Exercise: Each line of the data that includes the string "cactus" is to be copied out.

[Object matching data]
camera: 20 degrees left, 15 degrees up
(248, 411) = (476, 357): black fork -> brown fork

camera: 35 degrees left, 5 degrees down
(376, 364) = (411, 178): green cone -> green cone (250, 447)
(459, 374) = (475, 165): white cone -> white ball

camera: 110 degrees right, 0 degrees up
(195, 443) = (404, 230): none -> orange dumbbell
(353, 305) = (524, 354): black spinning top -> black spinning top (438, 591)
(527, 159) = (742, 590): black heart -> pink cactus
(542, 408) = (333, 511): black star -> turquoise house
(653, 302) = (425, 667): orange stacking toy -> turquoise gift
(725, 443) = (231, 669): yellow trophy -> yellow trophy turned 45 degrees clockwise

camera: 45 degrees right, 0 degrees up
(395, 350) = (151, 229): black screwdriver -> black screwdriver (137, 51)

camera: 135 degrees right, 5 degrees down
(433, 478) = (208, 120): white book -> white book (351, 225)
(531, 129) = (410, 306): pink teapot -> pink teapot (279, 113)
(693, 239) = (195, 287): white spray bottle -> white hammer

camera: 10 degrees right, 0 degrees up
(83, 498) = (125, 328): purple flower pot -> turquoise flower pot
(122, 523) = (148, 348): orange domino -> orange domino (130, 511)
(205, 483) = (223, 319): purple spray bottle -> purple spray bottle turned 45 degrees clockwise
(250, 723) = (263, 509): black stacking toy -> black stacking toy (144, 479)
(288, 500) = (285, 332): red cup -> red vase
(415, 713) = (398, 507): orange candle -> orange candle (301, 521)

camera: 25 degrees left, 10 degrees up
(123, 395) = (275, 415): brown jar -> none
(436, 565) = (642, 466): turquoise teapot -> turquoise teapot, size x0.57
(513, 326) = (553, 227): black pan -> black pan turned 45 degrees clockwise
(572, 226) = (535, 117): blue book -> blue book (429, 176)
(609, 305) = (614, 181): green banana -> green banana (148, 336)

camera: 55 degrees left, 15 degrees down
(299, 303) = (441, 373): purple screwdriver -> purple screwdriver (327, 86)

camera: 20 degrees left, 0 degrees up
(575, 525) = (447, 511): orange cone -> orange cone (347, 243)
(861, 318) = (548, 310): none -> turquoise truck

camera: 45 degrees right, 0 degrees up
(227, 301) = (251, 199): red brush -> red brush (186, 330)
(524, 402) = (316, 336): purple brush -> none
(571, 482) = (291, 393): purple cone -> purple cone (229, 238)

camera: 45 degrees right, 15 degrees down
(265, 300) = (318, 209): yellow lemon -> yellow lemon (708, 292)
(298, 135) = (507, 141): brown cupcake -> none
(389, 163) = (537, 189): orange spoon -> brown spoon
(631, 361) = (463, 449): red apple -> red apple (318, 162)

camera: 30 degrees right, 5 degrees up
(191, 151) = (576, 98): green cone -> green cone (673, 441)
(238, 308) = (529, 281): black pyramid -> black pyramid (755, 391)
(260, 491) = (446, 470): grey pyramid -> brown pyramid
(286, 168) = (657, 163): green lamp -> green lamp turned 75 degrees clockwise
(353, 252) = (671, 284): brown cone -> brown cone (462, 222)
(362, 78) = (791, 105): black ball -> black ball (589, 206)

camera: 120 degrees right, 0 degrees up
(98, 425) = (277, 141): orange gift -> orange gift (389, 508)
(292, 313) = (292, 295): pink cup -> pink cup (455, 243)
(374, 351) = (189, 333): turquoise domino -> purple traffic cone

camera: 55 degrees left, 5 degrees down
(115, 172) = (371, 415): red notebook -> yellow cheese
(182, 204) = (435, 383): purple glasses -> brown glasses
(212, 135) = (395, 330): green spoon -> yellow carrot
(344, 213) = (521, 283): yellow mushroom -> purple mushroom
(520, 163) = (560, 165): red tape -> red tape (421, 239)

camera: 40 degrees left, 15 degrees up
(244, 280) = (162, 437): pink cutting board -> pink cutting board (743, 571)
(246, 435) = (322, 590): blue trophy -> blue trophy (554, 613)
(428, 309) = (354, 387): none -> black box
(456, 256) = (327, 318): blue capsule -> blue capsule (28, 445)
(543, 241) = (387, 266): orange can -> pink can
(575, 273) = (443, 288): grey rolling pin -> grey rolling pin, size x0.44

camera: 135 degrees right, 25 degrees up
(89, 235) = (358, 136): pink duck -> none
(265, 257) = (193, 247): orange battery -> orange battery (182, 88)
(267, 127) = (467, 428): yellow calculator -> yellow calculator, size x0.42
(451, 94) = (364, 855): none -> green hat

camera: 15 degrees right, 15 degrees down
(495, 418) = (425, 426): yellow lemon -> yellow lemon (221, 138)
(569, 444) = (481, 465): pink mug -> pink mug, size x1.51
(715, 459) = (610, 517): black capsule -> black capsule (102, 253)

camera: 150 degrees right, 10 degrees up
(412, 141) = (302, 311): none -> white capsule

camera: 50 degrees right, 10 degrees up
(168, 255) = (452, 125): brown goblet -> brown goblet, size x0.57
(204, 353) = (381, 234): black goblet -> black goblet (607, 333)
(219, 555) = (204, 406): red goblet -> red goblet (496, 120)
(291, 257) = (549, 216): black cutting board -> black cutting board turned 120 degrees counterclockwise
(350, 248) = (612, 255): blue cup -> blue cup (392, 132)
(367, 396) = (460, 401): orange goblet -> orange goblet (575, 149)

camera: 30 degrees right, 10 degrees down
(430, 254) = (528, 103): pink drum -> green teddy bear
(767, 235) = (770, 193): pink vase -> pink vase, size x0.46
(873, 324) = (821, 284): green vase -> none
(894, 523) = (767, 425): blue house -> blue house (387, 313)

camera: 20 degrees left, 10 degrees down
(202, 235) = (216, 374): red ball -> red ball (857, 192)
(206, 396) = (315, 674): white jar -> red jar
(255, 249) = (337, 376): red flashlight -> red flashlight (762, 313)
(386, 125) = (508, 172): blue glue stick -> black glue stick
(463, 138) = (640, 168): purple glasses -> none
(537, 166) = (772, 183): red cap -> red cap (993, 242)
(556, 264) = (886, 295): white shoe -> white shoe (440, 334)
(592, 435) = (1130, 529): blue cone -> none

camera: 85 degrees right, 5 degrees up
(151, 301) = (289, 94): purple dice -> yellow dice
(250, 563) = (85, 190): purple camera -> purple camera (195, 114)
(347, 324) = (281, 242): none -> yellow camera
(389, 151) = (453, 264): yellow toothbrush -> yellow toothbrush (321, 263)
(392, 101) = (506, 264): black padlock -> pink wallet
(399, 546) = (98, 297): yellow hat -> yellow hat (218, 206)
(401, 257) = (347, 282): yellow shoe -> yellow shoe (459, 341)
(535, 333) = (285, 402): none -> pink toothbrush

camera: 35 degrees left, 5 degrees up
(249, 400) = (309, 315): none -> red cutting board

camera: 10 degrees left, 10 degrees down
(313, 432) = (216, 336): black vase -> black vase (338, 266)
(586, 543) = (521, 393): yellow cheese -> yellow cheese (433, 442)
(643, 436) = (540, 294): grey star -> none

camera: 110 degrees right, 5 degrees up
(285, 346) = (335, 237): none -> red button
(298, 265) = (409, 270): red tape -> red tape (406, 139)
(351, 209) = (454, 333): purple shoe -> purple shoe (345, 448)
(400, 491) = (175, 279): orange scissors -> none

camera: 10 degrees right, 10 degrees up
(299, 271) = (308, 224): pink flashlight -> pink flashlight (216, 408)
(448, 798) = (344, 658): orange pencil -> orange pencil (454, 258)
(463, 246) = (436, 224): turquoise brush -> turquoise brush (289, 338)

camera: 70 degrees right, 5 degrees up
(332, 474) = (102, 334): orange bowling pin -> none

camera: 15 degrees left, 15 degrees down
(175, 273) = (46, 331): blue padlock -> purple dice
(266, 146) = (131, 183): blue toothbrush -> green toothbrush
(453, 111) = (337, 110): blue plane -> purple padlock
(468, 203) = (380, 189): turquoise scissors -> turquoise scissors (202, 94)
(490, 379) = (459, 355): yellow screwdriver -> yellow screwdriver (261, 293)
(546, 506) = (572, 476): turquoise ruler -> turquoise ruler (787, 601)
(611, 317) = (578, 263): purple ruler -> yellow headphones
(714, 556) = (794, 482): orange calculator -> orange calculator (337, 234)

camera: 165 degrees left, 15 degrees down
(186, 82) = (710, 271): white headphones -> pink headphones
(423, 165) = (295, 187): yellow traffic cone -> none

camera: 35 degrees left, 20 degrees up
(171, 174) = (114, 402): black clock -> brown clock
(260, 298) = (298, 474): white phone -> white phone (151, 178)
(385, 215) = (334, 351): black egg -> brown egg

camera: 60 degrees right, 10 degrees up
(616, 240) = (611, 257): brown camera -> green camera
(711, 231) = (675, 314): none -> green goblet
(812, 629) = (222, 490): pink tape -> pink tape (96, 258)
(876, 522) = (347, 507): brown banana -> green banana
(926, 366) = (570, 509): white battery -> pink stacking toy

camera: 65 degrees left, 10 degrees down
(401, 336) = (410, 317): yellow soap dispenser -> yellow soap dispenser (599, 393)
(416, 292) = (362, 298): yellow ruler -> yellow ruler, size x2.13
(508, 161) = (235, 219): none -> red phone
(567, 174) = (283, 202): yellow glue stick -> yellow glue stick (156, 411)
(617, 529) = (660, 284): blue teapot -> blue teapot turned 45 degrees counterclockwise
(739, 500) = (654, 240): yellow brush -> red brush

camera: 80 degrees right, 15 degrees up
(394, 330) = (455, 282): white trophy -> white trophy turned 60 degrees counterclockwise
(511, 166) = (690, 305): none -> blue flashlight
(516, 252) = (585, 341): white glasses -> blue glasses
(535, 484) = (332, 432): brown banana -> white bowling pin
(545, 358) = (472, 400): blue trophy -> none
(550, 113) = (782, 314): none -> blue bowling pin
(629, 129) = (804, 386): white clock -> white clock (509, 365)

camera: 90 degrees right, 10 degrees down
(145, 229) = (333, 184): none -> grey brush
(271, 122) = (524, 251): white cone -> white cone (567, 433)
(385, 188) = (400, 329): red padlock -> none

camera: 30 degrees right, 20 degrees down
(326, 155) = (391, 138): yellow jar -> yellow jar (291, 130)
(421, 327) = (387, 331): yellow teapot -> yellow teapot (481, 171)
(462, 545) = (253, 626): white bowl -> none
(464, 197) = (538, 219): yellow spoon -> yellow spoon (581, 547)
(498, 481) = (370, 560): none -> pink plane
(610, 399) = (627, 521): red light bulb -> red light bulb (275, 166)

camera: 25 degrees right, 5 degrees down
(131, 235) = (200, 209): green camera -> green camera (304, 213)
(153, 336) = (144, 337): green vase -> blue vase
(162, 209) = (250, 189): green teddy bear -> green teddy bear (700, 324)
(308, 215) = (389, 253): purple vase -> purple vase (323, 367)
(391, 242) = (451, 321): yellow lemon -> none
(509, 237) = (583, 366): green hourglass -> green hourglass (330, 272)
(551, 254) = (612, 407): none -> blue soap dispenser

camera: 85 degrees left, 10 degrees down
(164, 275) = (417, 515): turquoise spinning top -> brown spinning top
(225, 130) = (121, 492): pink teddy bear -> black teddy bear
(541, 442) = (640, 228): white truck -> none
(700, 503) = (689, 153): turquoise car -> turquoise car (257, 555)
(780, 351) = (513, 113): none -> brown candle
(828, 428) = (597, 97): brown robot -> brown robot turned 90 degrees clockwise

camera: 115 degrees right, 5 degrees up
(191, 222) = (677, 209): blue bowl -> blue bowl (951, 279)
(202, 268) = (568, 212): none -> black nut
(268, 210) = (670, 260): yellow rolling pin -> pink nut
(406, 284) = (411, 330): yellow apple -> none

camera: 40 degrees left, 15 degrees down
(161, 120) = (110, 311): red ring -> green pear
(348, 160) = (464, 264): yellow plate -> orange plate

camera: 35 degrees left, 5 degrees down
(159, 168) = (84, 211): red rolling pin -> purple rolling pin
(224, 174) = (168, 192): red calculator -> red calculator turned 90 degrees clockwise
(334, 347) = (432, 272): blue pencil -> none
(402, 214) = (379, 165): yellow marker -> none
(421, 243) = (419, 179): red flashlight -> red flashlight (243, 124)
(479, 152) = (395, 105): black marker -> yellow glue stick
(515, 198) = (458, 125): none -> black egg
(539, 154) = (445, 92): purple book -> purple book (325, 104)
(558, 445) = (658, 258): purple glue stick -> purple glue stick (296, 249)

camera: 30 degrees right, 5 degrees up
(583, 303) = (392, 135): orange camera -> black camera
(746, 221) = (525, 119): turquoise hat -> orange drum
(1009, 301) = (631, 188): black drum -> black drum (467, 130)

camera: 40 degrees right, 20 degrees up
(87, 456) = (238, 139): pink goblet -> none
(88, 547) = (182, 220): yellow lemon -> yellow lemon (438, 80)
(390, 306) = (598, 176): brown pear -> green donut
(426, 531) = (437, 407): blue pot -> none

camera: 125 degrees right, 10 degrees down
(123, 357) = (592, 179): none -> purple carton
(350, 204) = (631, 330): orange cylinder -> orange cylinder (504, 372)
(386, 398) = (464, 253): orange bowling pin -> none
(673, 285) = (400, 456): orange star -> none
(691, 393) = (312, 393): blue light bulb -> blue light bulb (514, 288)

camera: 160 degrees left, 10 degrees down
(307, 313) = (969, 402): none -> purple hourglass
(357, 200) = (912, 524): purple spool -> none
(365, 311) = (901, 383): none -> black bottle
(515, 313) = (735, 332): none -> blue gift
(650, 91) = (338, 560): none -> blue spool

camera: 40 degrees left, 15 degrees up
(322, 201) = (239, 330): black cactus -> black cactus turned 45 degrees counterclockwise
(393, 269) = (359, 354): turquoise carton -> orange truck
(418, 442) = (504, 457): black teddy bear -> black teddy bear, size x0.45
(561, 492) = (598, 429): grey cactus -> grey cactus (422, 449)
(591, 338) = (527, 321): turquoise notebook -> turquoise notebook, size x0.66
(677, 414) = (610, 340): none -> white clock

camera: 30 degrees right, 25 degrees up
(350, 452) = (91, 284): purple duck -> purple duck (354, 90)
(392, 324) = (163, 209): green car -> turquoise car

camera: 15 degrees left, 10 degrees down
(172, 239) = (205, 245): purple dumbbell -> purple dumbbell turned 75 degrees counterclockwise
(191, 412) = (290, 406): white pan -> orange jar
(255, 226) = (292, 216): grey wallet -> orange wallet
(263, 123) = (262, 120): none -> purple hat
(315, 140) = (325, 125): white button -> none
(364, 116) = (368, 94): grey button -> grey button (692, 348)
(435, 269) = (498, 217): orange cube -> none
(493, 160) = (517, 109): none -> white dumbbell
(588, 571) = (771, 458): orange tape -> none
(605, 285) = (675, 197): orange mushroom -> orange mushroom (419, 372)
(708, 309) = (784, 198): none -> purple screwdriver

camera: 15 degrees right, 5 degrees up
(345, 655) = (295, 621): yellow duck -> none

Completed exercise:
(527, 159) = (742, 590): black heart -> pink cactus
(322, 201) = (239, 330): black cactus -> black cactus turned 45 degrees counterclockwise
(561, 492) = (598, 429): grey cactus -> grey cactus (422, 449)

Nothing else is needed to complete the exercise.